===== DATASET CONTENT =====
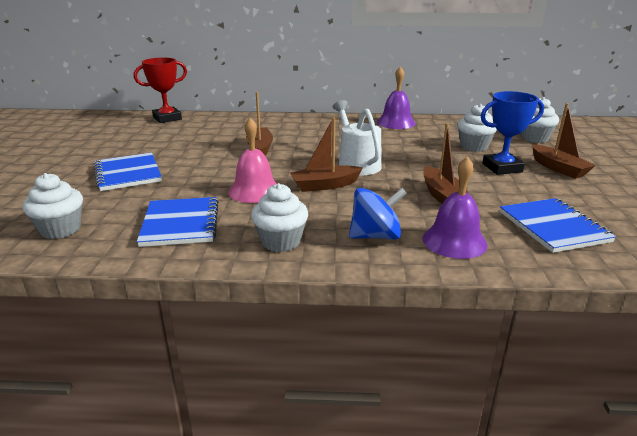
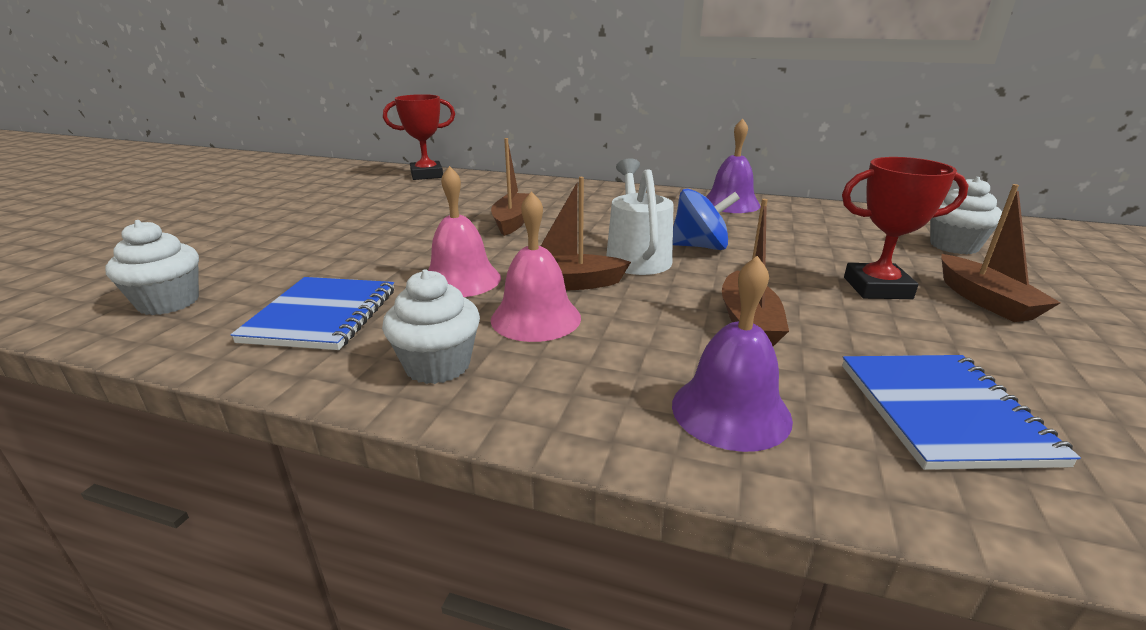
camera: 15 degrees right, 0 degrees up
(128, 173) = (319, 238): blue notebook -> none
(319, 208) = (536, 318): none -> pink bell
(375, 236) = (595, 379): blue spinning top -> blue spinning top (700, 246)
(473, 147) = (840, 249): white cupcake -> none
(502, 168) = (877, 288): blue trophy -> red trophy

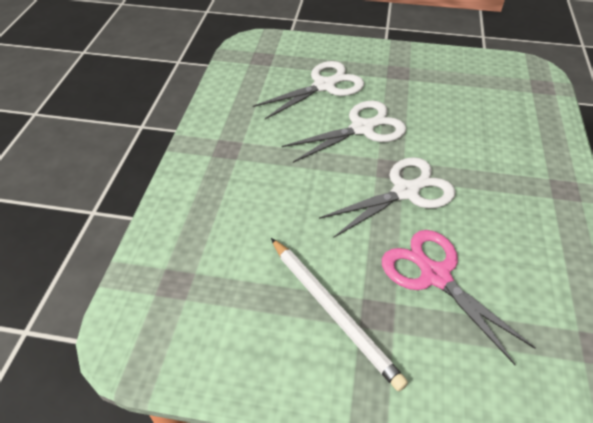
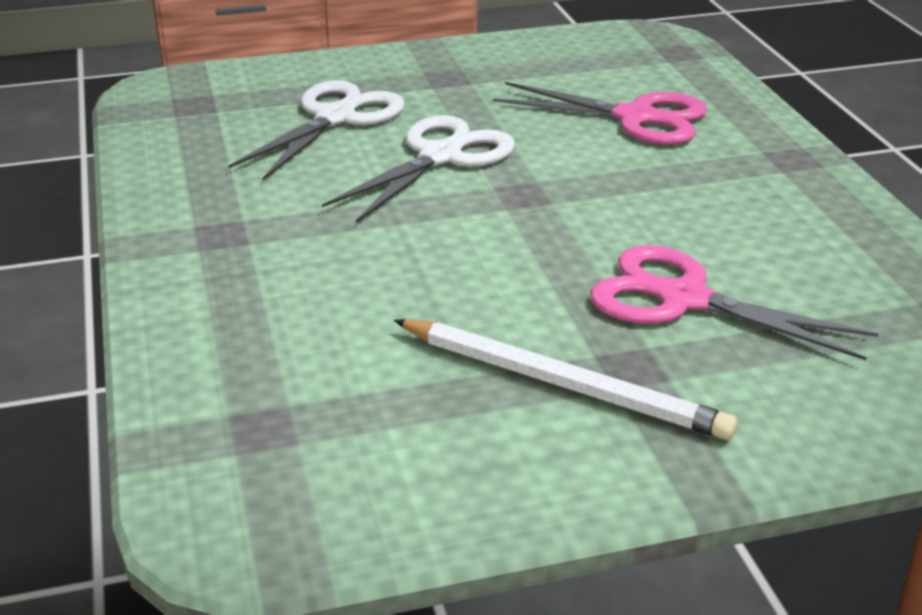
camera: 25 degrees left, 15 degrees down
(405, 192) = (567, 215): white scissors -> none
(486, 130) = (635, 117): none -> pink scissors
=====
## WHAT IS EXPECTED
Nothing but the lines from the one containing "camera: 25 degrees left, 15 degrees down" through the end of the entries belongs in the answer; repeat them exactly.

## ANSWER FOR THIS EXERCISE
camera: 25 degrees left, 15 degrees down
(405, 192) = (567, 215): white scissors -> none
(486, 130) = (635, 117): none -> pink scissors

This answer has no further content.